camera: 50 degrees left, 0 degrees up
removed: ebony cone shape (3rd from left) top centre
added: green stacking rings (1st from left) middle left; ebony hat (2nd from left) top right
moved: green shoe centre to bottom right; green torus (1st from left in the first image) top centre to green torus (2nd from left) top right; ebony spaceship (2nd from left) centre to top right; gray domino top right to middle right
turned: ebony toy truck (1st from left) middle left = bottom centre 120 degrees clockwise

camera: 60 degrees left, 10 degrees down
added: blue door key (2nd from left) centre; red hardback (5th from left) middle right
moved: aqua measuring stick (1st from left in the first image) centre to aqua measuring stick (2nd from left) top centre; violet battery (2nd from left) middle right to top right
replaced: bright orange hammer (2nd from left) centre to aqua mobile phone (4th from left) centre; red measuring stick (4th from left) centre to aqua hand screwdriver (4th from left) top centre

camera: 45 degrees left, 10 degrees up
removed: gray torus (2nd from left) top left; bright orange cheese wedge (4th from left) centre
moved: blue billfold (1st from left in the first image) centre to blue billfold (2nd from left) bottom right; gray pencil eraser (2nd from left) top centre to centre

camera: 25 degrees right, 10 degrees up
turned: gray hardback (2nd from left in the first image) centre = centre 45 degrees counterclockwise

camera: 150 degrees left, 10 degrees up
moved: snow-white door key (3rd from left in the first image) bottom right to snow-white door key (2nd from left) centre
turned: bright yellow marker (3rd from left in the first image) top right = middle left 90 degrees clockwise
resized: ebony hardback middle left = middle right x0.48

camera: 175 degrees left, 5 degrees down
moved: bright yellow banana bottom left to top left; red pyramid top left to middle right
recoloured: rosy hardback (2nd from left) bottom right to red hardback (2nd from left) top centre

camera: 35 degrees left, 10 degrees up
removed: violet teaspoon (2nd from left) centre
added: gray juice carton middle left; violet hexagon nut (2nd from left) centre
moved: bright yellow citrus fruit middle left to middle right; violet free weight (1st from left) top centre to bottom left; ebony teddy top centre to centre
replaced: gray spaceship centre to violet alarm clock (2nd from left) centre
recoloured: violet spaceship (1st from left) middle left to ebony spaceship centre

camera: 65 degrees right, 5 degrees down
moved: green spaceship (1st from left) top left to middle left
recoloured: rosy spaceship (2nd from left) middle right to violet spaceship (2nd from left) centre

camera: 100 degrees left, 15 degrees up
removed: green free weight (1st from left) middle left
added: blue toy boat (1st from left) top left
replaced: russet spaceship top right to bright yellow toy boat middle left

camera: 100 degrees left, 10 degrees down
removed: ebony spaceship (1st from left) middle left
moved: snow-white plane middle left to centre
= = = =
> _TASK BRIEF_
Once more, write out all the data above exactly as given.

> _ANSWER_
camera: 50 degrees left, 0 degrees up
removed: ebony cone shape (3rd from left) top centre
added: green stacking rings (1st from left) middle left; ebony hat (2nd from left) top right
moved: green shoe centre to bottom right; green torus (1st from left in the first image) top centre to green torus (2nd from left) top right; ebony spaceship (2nd from left) centre to top right; gray domino top right to middle right
turned: ebony toy truck (1st from left) middle left = bottom centre 120 degrees clockwise

camera: 60 degrees left, 10 degrees down
added: blue door key (2nd from left) centre; red hardback (5th from left) middle right
moved: aqua measuring stick (1st from left in the first image) centre to aqua measuring stick (2nd from left) top centre; violet battery (2nd from left) middle right to top right
replaced: bright orange hammer (2nd from left) centre to aqua mobile phone (4th from left) centre; red measuring stick (4th from left) centre to aqua hand screwdriver (4th from left) top centre

camera: 45 degrees left, 10 degrees up
removed: gray torus (2nd from left) top left; bright orange cheese wedge (4th from left) centre
moved: blue billfold (1st from left in the first image) centre to blue billfold (2nd from left) bottom right; gray pencil eraser (2nd from left) top centre to centre

camera: 25 degrees right, 10 degrees up
turned: gray hardback (2nd from left in the first image) centre = centre 45 degrees counterclockwise

camera: 150 degrees left, 10 degrees up
moved: snow-white door key (3rd from left in the first image) bottom right to snow-white door key (2nd from left) centre
turned: bright yellow marker (3rd from left in the first image) top right = middle left 90 degrees clockwise
resized: ebony hardback middle left = middle right x0.48

camera: 175 degrees left, 5 degrees down
moved: bright yellow banana bottom left to top left; red pyramid top left to middle right
recoloured: rosy hardback (2nd from left) bottom right to red hardback (2nd from left) top centre

camera: 35 degrees left, 10 degrees up
removed: violet teaspoon (2nd from left) centre
added: gray juice carton middle left; violet hexagon nut (2nd from left) centre
moved: bright yellow citrus fruit middle left to middle right; violet free weight (1st from left) top centre to bottom left; ebony teddy top centre to centre
replaced: gray spaceship centre to violet alarm clock (2nd from left) centre
recoloured: violet spaceship (1st from left) middle left to ebony spaceship centre

camera: 65 degrees right, 5 degrees down
moved: green spaceship (1st from left) top left to middle left
recoloured: rosy spaceship (2nd from left) middle right to violet spaceship (2nd from left) centre

camera: 100 degrees left, 15 degrees up
removed: green free weight (1st from left) middle left
added: blue toy boat (1st from left) top left
replaced: russet spaceship top right to bright yellow toy boat middle left

camera: 100 degrees left, 10 degrees down
removed: ebony spaceship (1st from left) middle left
moved: snow-white plane middle left to centre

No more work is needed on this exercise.